What the task requires
Your answer should be the full data, transcribed exactly, with no pictures in it.

★ ★ ★

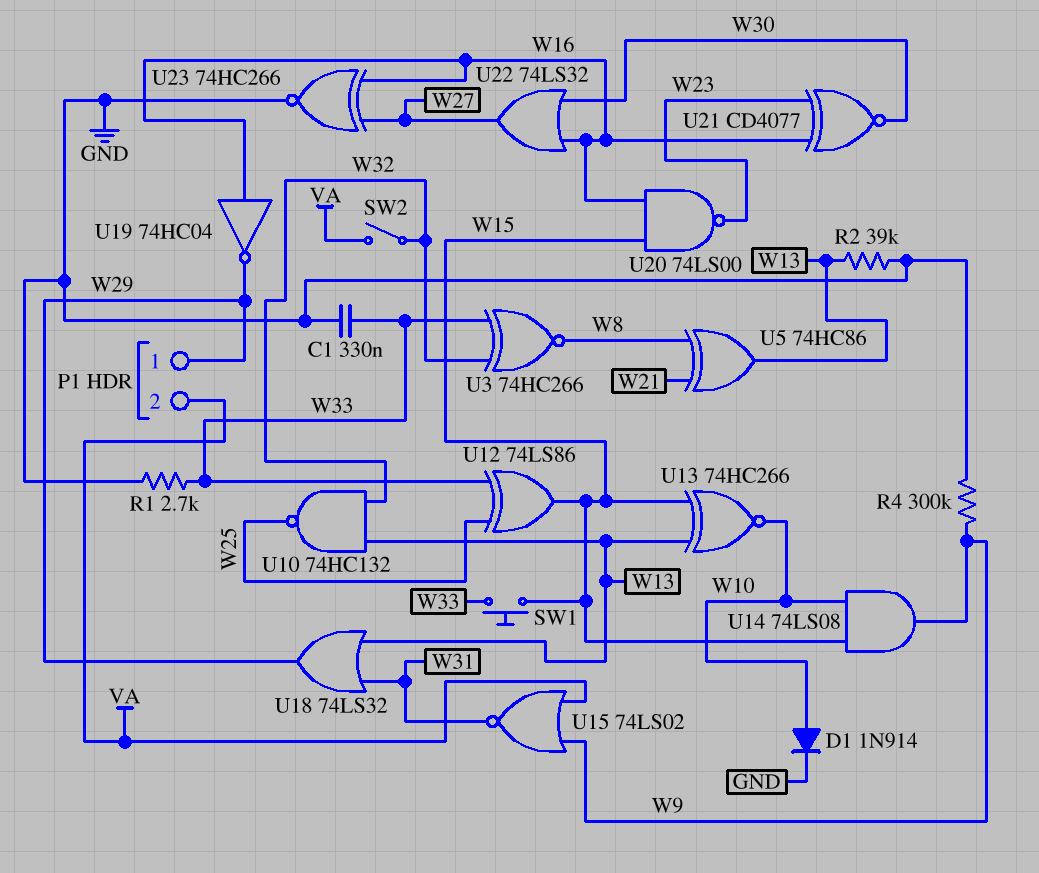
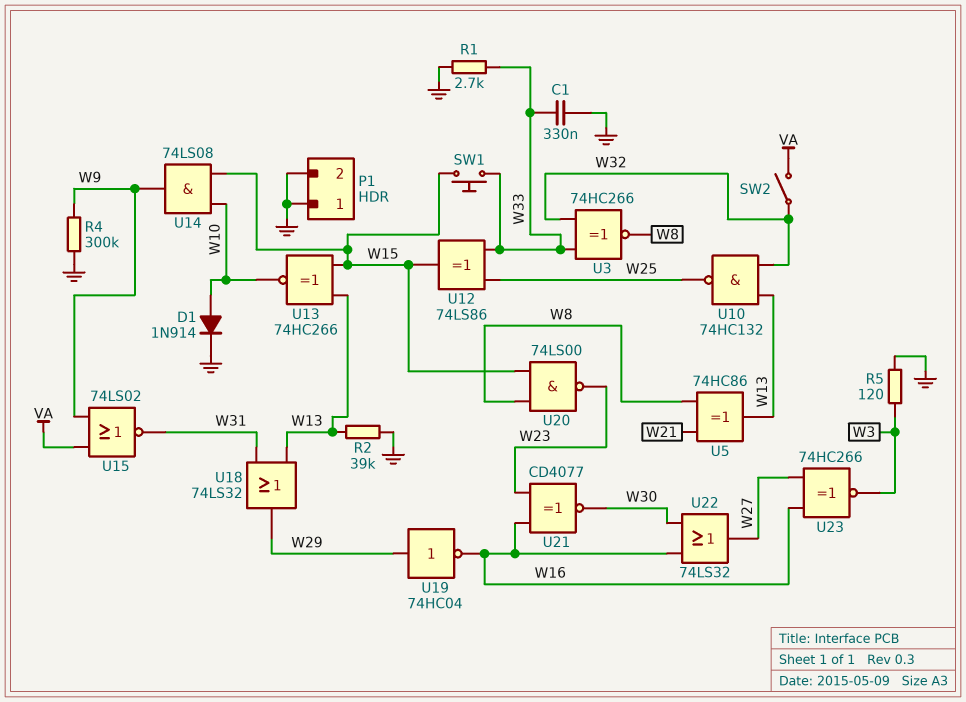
P1 pin 1: W29 -> GND
P1 pin 2: VA -> GND
R5: none -> 120 (GND, W3)
U19: NOT 74HC04 (in W16, out W29) -> NOT 74HC04 (in W29, out W16)
U20: NAND 74LS00 (in W15, in W16, out W23) -> NAND 74LS00 (in W8, in W15, out W23)
U23: XNOR 74HC266 (in W16, in W27, out GND) -> XNOR 74HC266 (in W16, in W27, out W3)

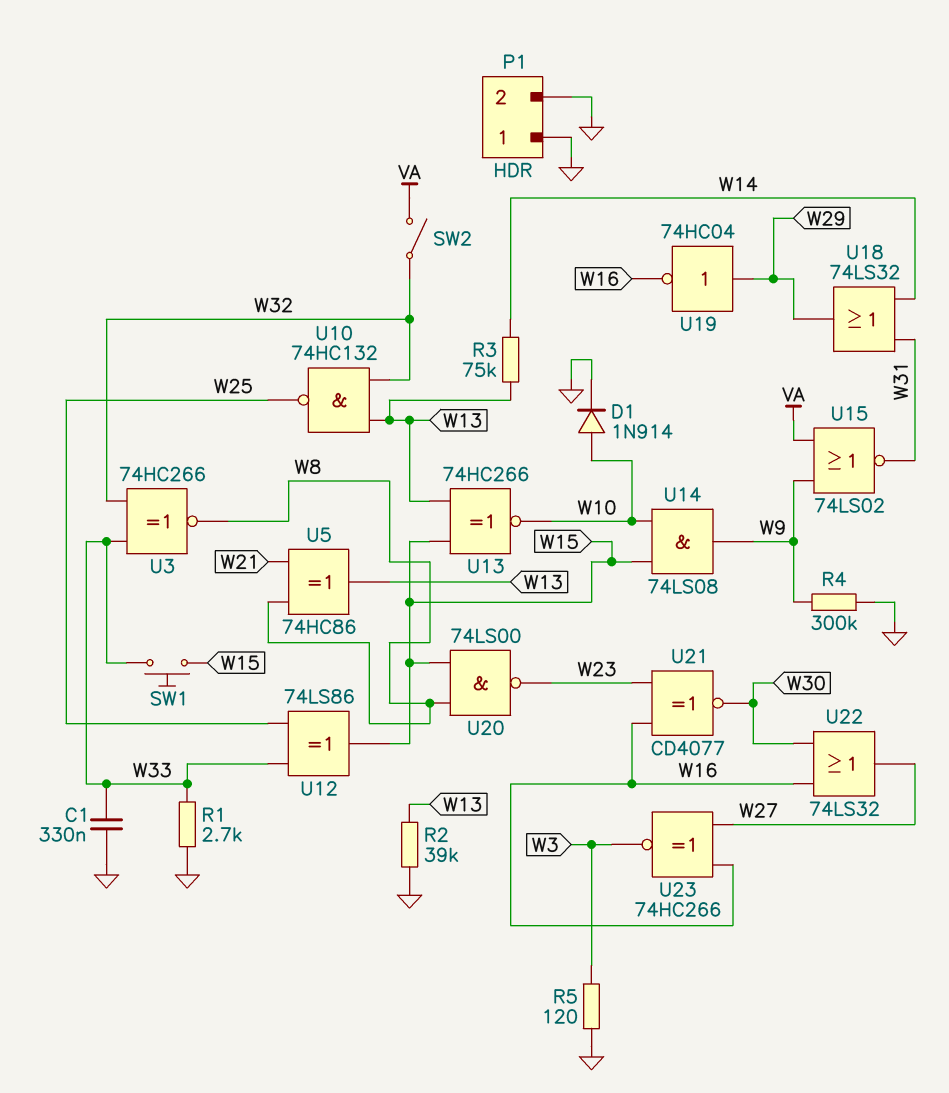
R3: none -> 75k (W13, W14)
U18: OR 74LS32 (in W13, in W31, out W29) -> OR 74LS32 (in W14, in W31, out W29)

★ ★ ★

Exercise solution
P1 pin 1: W29 -> GND
P1 pin 2: VA -> GND
R5: none -> 120 (GND, W3)
U19: NOT 74HC04 (in W16, out W29) -> NOT 74HC04 (in W29, out W16)
U20: NAND 74LS00 (in W15, in W16, out W23) -> NAND 74LS00 (in W8, in W15, out W23)
U23: XNOR 74HC266 (in W16, in W27, out GND) -> XNOR 74HC266 (in W16, in W27, out W3)

R3: none -> 75k (W13, W14)
U18: OR 74LS32 (in W13, in W31, out W29) -> OR 74LS32 (in W14, in W31, out W29)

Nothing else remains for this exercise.